> What the task requires:
The expected answer comprises all lines from the entries that contain the string "plate".

> Data provided:
%%
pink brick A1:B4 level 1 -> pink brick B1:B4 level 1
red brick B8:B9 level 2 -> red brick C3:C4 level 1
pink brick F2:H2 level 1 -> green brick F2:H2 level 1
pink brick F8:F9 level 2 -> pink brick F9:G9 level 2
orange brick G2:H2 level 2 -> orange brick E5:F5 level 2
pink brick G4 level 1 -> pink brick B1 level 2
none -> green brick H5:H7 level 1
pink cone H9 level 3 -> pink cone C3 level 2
%%
%%
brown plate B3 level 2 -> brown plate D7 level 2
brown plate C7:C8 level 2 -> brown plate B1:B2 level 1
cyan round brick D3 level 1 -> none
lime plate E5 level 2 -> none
%%
> Answer below:
brown plate B3 level 2 -> brown plate D7 level 2
brown plate C7:C8 level 2 -> brown plate B1:B2 level 1
lime plate E5 level 2 -> none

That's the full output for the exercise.